▸ **WHAT THIS TASK INVOLVES**
The first line of the data below and every line after it, through the one with "move,assiette (rouge),<613 201>,,<596", must be transcribed without change.

╭──

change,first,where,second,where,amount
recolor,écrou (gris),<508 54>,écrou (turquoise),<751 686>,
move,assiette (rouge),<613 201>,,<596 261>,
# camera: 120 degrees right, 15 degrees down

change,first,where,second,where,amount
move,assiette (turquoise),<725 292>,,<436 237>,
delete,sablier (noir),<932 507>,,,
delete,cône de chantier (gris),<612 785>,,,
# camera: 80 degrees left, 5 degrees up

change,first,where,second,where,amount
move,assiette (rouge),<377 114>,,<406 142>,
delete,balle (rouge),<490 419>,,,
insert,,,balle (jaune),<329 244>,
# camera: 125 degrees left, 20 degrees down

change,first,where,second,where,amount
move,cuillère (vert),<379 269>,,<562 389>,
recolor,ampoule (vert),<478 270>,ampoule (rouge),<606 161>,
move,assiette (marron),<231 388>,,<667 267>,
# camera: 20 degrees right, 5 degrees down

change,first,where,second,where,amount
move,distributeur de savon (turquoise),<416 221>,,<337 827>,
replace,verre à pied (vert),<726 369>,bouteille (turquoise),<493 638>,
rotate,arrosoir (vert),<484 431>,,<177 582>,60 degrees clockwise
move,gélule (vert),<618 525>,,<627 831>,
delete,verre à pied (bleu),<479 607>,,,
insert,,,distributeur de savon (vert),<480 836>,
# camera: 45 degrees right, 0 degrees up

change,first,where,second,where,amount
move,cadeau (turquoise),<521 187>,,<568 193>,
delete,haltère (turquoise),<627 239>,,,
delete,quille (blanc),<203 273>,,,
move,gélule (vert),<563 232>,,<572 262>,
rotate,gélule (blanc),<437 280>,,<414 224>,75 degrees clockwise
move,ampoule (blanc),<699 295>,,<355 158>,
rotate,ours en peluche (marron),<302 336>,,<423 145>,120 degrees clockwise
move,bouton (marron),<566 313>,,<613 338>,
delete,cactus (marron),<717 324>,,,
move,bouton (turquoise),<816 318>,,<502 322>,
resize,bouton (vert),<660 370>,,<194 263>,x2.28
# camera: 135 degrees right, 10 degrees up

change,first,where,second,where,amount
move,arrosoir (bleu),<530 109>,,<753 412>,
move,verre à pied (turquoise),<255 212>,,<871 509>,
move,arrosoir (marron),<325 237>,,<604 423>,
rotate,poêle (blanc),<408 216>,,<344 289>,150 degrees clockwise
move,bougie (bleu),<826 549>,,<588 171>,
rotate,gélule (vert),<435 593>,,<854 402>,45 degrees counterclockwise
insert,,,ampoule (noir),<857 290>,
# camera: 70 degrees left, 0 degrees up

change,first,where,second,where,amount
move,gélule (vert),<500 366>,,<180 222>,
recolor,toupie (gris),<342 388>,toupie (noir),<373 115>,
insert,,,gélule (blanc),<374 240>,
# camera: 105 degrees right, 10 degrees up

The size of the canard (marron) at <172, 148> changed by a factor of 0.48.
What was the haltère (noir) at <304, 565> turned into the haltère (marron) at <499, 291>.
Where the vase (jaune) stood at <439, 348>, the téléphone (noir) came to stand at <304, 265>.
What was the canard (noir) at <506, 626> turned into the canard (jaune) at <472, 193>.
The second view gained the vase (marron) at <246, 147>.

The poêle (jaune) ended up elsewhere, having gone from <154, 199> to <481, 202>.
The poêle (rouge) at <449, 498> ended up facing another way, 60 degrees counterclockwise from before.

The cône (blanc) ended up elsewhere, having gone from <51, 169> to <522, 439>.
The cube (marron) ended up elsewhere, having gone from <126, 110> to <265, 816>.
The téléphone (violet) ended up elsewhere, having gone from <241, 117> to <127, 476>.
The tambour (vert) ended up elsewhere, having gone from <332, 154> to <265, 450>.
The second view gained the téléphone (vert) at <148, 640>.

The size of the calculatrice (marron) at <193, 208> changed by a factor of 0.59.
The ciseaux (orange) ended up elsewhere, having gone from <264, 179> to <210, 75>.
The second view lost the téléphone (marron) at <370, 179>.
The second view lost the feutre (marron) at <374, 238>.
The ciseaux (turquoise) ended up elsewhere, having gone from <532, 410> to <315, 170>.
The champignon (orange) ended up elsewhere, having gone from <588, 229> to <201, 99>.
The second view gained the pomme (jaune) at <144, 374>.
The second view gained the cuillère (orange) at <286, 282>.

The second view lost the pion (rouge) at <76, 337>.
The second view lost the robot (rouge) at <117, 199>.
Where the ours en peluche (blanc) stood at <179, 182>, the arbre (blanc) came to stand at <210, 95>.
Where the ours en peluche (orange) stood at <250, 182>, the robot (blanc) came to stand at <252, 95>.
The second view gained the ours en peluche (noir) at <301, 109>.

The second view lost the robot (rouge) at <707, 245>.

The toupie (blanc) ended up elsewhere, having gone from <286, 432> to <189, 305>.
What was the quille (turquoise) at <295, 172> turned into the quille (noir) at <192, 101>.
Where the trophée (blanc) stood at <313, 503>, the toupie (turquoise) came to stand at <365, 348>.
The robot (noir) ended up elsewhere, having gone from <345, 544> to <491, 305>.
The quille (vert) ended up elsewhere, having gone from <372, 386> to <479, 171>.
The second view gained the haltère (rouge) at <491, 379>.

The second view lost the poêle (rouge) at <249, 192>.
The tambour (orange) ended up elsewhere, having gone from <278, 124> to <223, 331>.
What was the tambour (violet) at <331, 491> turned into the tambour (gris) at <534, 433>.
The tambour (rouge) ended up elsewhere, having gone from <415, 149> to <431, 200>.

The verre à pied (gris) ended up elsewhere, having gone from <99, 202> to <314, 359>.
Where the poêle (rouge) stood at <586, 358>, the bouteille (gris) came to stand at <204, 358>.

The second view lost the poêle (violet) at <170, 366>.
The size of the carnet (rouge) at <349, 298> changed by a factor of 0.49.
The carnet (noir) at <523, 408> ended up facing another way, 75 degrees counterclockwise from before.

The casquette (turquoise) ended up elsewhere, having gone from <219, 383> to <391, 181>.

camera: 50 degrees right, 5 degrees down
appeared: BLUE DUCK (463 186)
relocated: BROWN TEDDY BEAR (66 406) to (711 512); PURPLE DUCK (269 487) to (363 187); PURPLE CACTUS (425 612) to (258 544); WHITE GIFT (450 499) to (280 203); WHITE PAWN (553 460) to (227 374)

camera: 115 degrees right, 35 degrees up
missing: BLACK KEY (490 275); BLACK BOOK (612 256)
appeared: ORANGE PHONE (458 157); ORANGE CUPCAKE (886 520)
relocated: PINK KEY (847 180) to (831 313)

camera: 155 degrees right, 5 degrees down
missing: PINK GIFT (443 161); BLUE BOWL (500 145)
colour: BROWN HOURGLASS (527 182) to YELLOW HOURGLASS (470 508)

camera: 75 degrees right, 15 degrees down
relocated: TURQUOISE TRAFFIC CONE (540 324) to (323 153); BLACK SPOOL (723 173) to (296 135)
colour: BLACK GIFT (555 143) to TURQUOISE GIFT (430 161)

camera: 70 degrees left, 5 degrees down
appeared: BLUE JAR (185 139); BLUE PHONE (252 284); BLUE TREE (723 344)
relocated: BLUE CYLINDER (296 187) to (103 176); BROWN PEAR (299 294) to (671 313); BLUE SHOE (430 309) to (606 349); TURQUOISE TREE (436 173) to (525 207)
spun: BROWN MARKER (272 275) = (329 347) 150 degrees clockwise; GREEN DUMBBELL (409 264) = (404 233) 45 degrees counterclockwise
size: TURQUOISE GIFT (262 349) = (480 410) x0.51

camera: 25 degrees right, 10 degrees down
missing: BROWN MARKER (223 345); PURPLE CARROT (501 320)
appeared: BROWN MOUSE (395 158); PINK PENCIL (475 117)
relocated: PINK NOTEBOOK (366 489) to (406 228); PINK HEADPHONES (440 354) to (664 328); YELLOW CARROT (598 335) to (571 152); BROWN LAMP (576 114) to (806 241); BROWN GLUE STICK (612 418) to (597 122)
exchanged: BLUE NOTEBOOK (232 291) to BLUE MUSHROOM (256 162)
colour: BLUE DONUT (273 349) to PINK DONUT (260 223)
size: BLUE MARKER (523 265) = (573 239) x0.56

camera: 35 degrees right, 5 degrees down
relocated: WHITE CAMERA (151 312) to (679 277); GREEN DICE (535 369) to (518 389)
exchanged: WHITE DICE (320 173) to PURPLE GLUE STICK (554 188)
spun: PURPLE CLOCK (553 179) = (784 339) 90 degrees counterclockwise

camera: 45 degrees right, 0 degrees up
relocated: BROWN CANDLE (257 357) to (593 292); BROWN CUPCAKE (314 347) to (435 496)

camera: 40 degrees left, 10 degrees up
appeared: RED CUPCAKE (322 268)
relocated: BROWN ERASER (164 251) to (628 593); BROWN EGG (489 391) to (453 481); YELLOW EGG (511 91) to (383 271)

╰──

▸ **PROBLEM SOLUTION**
change,first,where,second,where,amount
recolor,écrou (gris),<508 54>,écrou (turquoise),<751 686>,
move,assiette (rouge),<613 201>,,<596 261>,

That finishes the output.